** Exercise directions **
Set out the items below as a Markdown table with the columns Row and Line, giving each line its own numbered row. Skip blank lines and leave the pictures out.

Begin Records shown

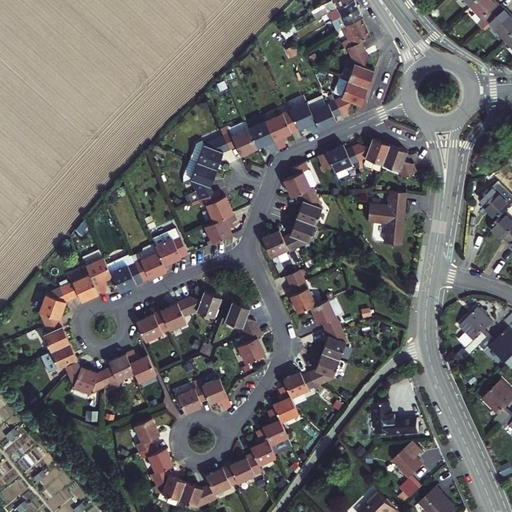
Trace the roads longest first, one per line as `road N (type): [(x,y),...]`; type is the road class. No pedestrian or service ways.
road 1 (residential): [(410,103),(286,156),(244,249)]
road 2 (unclassified): [(426,343),(372,382),(276,511)]
road 3 (residential): [(218,444),(284,349),(244,249)]
road 4 (secondary): [(494,511),(426,343)]
road 5 (residential): [(244,249),(129,298),(114,315)]
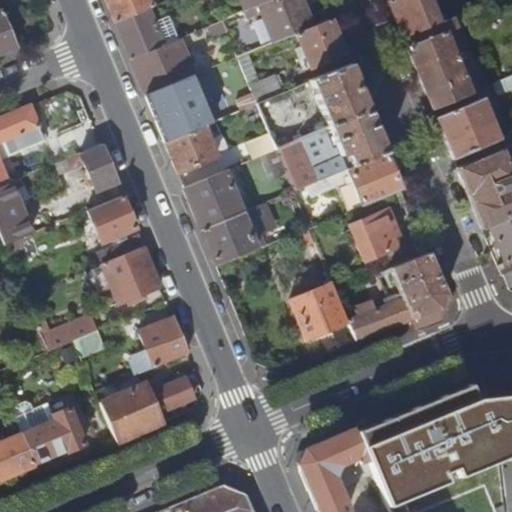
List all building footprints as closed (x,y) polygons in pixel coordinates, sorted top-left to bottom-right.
[(106,0),(117,25),(150,11),(155,9),(151,0),(106,0)] [(246,0),(251,12),(258,9),(254,0),(246,0)] [(254,0),(258,9),(280,0),(254,0)] [(280,0),(258,9),(274,46),(297,37),(315,29),(303,0),(280,0)] [(398,0),(389,4),(408,50),(445,34),(457,29),(454,24),(444,28),(432,0),(398,0)] [(117,25),(133,62),(166,48),(156,24),(150,11),(117,25)] [(0,13),(0,56),(18,49),(3,13),(0,13)] [(156,24),(166,48),(175,44),(165,20),(156,24)] [(297,37),(312,71),(346,57),(331,22),(315,29),(297,37)] [(209,30),(213,39),(228,33),(224,23),(209,30)] [(408,50),(434,112),(471,96),(462,74),(476,68),(470,55),(462,58),(460,53),(454,56),(445,34),(408,50)] [(133,62),(148,99),(195,79),(196,79),(180,42),(175,44),(166,48),(133,62)] [(253,95),(259,107),(283,97),(275,79),(260,85),(249,57),(239,61),(253,95)] [(311,85),(331,131),(370,115),(350,69),(311,85)] [(148,99),(167,145),(205,129),(215,125),(211,116),(200,120),(194,106),(199,104),(197,99),(192,101),(189,94),(199,89),(195,79),(148,99)] [(511,79),(494,87),(499,98),(511,92),(511,79)] [(238,101),(243,114),(259,107),(253,95),(238,101)] [(438,121),(455,162),(501,143),(485,101),(438,121)] [(0,120),(0,189),(4,187),(0,177),(0,146),(6,159),(40,145),(25,110),(0,120)] [(331,131),(343,160),(349,158),(351,163),(345,165),(348,172),(387,156),(370,115),(331,131)] [(205,129),(167,145),(180,176),(218,160),(205,129)] [(278,153),(287,176),(295,194),(348,172),(345,165),(351,163),(349,158),(343,160),(331,131),(278,153)] [(250,145),(257,162),(264,159),(278,153),(271,137),(250,145)] [(80,156),(96,193),(118,184),(102,147),(80,156)] [(511,148),(458,171),(478,217),(511,202),(511,178),(507,165),(511,163),(511,148)] [(264,159),(274,182),(287,176),(278,153),(264,159)] [(348,172),(363,209),(402,193),(387,156),(348,172)] [(186,191),(203,233),(244,216),(226,174),(186,191)] [(22,180),(11,185),(13,190),(24,185),(22,180)] [(13,190),(15,195),(26,190),(24,185),(13,190)] [(0,237),(4,247),(23,239),(27,237),(5,187),(4,187),(0,189),(0,237)] [(87,213),(101,247),(114,241),(127,236),(129,241),(116,246),(112,248),(112,249),(99,255),(103,266),(145,249),(124,199),(123,198),(87,213)] [(511,202),(478,217),(483,230),(492,226),(511,217),(511,202)] [(244,216),(203,233),(218,269),(259,252),(255,242),(276,233),(265,207),(244,216)] [(350,228),(364,264),(396,250),(390,233),(396,230),(388,212),(350,228)] [(511,217),(492,226),(483,230),(484,232),(493,228),(511,220),(511,217)] [(511,220),(493,228),(507,265),(499,268),(503,277),(511,273),(511,220)] [(296,237),(300,248),(315,242),(311,231),(310,231),(296,237)] [(127,236),(114,241),(116,246),(129,241),(127,236)] [(4,247),(8,256),(27,249),(23,239),(4,247)] [(103,266),(115,292),(120,306),(161,289),(145,249),(103,266)] [(392,271),(403,297),(404,297),(413,321),(439,311),(446,298),(429,256),(392,271)] [(89,272),(100,298),(115,292),(103,266),(89,272)] [(511,273),(503,277),(509,291),(511,289),(511,273)] [(291,302),(307,340),(348,324),(346,320),(336,295),(332,285),(291,302)] [(348,324),(356,343),(413,321),(404,297),(403,297),(397,300),(346,320),(348,324)] [(89,319),(50,336),(42,339),(48,354),(74,343),(95,334),(89,319)] [(140,333),(147,353),(155,371),(189,356),(175,321),(157,329),(156,327),(140,333)] [(37,327),(42,339),(50,336),(45,322),(37,326),(37,327)] [(28,331),(39,357),(48,354),(42,339),(37,327),(28,331)] [(74,343),(82,361),(103,352),(95,334),(74,343)] [(138,365),(133,367),(138,378),(155,371),(147,353),(135,358),(138,365)] [(144,386),(101,405),(118,445),(161,426),(158,417),(194,402),(185,381),(148,396),(144,386)] [(469,385),(354,434),(372,475),(385,507),(443,483),(440,474),(451,469),(455,479),(511,455),(511,395),(475,400),(469,385)] [(16,407),(14,413),(15,416),(19,426),(21,429),(23,435),(36,466),(68,453),(69,454),(85,447),(69,410),(51,417),(54,422),(49,424),(42,408),(32,412),(30,407),(24,404),(16,407)] [(6,420),(11,433),(21,429),(19,426),(15,416),(6,420)] [(304,450),(298,465),(317,511),(347,511),(338,490),(372,475),(354,434),(352,429),(304,450)] [(23,435),(0,445),(0,482),(36,466),(23,435)] [(252,511),(245,494),(221,485),(158,511),(252,511)]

End Records shown

** Exercise solution **
| Row | Line |
|---|---|
| 1 | Trace the roads longest first, one per line as `road N (type): [(x,y),...]`; type is the road class. No pedestrian or service ways. |
| 2 | road 1 (residential): [(410,103),(286,156),(244,249)] |
| 3 | road 2 (unclassified): [(426,343),(372,382),(276,511)] |
| 4 | road 3 (residential): [(218,444),(284,349),(244,249)] |
| 5 | road 4 (secondary): [(494,511),(426,343)] |
| 6 | road 5 (residential): [(244,249),(129,298),(114,315)] |
| 7 | List all building footprints as closed (x,y) polygons in pixel coordinates, sorted top-left to bottom-right. |
| 8 | [(106,0),(117,25),(150,11),(155,9),(151,0),(106,0)] [(246,0),(251,12),(258,9),(254,0),(246,0)] [(254,0),(258,9),(280,0),(254,0)] [(280,0),(258,9),(274,46),(297,37),(315,29),(303,0),(280,0)] [(398,0),(389,4),(408,50),(445,34),(457,29),(454,24),(444,28),(432,0),(398,0)] [(117,25),(133,62),(166,48),(156,24),(150,11),(117,25)] [(0,13),(0,56),(18,49),(3,13),(0,13)] [(156,24),(166,48),(175,44),(165,20),(156,24)] [(297,37),(312,71),(346,57),(331,22),(315,29),(297,37)] [(209,30),(213,39),(228,33),(224,23),(209,30)] [(408,50),(434,112),(471,96),(462,74),(476,68),(470,55),(462,58),(460,53),(454,56),(445,34),(408,50)] [(133,62),(148,99),(195,79),(196,79),(180,42),(175,44),(166,48),(133,62)] [(253,95),(259,107),(283,97),(275,79),(260,85),(249,57),(239,61),(253,95)] [(311,85),(331,131),(370,115),(350,69),(311,85)] [(148,99),(167,145),(205,129),(215,125),(211,116),(200,120),(194,106),(199,104),(197,99),(192,101),(189,94),(199,89),(195,79),(148,99)] [(511,79),(494,87),(499,98),(511,92),(511,79)] [(238,101),(243,114),(259,107),(253,95),(238,101)] [(438,121),(455,162),(501,143),(485,101),(438,121)] [(0,120),(0,189),(4,187),(0,177),(0,146),(6,159),(40,145),(25,110),(0,120)] [(331,131),(343,160),(349,158),(351,163),(345,165),(348,172),(387,156),(370,115),(331,131)] [(205,129),(167,145),(180,176),(218,160),(205,129)] [(278,153),(287,176),(295,194),(348,172),(345,165),(351,163),(349,158),(343,160),(331,131),(278,153)] [(250,145),(257,162),(264,159),(278,153),(271,137),(250,145)] [(80,156),(96,193),(118,184),(102,147),(80,156)] [(511,148),(458,171),(478,217),(511,202),(511,178),(507,165),(511,163),(511,148)] [(264,159),(274,182),(287,176),(278,153),(264,159)] [(348,172),(363,209),(402,193),(387,156),(348,172)] [(186,191),(203,233),(244,216),(226,174),(186,191)] [(22,180),(11,185),(13,190),(24,185),(22,180)] [(13,190),(15,195),(26,190),(24,185),(13,190)] [(0,237),(4,247),(23,239),(27,237),(5,187),(4,187),(0,189),(0,237)] [(87,213),(101,247),(114,241),(127,236),(129,241),(116,246),(112,248),(112,249),(99,255),(103,266),(145,249),(124,199),(123,198),(87,213)] [(511,202),(478,217),(483,230),(492,226),(511,217),(511,202)] [(244,216),(203,233),(218,269),(259,252),(255,242),(276,233),(265,207),(244,216)] [(350,228),(364,264),(396,250),(390,233),(396,230),(388,212),(350,228)] [(511,217),(492,226),(483,230),(484,232),(493,228),(511,220),(511,217)] [(511,220),(493,228),(507,265),(499,268),(503,277),(511,273),(511,220)] [(296,237),(300,248),(315,242),(311,231),(310,231),(296,237)] [(127,236),(114,241),(116,246),(129,241),(127,236)] [(4,247),(8,256),(27,249),(23,239),(4,247)] [(103,266),(115,292),(120,306),(161,289),(145,249),(103,266)] [(392,271),(403,297),(404,297),(413,321),(439,311),(446,298),(429,256),(392,271)] [(89,272),(100,298),(115,292),(103,266),(89,272)] [(511,273),(503,277),(509,291),(511,289),(511,273)] [(291,302),(307,340),(348,324),(346,320),(336,295),(332,285),(291,302)] [(348,324),(356,343),(413,321),(404,297),(403,297),(397,300),(346,320),(348,324)] [(89,319),(50,336),(42,339),(48,354),(74,343),(95,334),(89,319)] [(140,333),(147,353),(155,371),(189,356),(175,321),(157,329),(156,327),(140,333)] [(37,327),(42,339),(50,336),(45,322),(37,326),(37,327)] [(28,331),(39,357),(48,354),(42,339),(37,327),(28,331)] [(74,343),(82,361),(103,352),(95,334),(74,343)] [(138,365),(133,367),(138,378),(155,371),(147,353),(135,358),(138,365)] [(144,386),(101,405),(118,445),(161,426),(158,417),(194,402),(185,381),(148,396),(144,386)] [(469,385),(354,434),(372,475),(385,507),(443,483),(440,474),(451,469),(455,479),(511,455),(511,395),(475,400),(469,385)] [(16,407),(14,413),(15,416),(19,426),(21,429),(23,435),(36,466),(68,453),(69,454),(85,447),(69,410),(51,417),(54,422),(49,424),(42,408),(32,412),(30,407),(24,404),(16,407)] [(6,420),(11,433),(21,429),(19,426),(15,416),(6,420)] [(304,450),(298,465),(317,511),(347,511),(338,490),(372,475),(354,434),(352,429),(304,450)] [(23,435),(0,445),(0,482),(36,466),(23,435)] [(252,511),(245,494),(221,485),(158,511),(252,511)] |